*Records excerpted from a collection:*
BEGIN

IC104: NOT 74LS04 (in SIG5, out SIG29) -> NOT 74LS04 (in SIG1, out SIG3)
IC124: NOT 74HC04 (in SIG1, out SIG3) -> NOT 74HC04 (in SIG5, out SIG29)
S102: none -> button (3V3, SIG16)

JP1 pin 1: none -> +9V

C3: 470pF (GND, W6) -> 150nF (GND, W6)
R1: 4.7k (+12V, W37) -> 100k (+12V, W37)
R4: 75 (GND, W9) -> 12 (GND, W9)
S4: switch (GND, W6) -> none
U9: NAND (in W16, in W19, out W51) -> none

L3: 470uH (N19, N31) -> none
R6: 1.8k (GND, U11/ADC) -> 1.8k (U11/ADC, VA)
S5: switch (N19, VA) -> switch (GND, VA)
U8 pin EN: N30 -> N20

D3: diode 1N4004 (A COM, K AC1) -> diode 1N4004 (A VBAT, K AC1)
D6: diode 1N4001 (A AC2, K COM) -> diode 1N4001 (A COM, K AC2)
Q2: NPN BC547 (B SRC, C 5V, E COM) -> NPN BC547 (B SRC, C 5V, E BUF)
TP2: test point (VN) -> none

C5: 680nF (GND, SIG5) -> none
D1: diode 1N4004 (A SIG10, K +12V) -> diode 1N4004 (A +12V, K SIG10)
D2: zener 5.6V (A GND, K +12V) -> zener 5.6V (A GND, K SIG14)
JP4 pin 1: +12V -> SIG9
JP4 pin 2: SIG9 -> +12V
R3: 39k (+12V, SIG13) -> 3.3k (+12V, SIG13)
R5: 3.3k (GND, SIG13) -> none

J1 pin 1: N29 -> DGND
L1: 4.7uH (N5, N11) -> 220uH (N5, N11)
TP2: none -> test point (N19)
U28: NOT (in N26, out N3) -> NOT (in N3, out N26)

END

*TASK DETAILS:*
Of the lines above, retype only those from the line containing "C5: 680nF (GND, SIG5) -> none" through the line containing "TP2: none -> test point (N19)", including both, exactly.

*THE ANSWER:*
C5: 680nF (GND, SIG5) -> none
D1: diode 1N4004 (A SIG10, K +12V) -> diode 1N4004 (A +12V, K SIG10)
D2: zener 5.6V (A GND, K +12V) -> zener 5.6V (A GND, K SIG14)
JP4 pin 1: +12V -> SIG9
JP4 pin 2: SIG9 -> +12V
R3: 39k (+12V, SIG13) -> 3.3k (+12V, SIG13)
R5: 3.3k (GND, SIG13) -> none

J1 pin 1: N29 -> DGND
L1: 4.7uH (N5, N11) -> 220uH (N5, N11)
TP2: none -> test point (N19)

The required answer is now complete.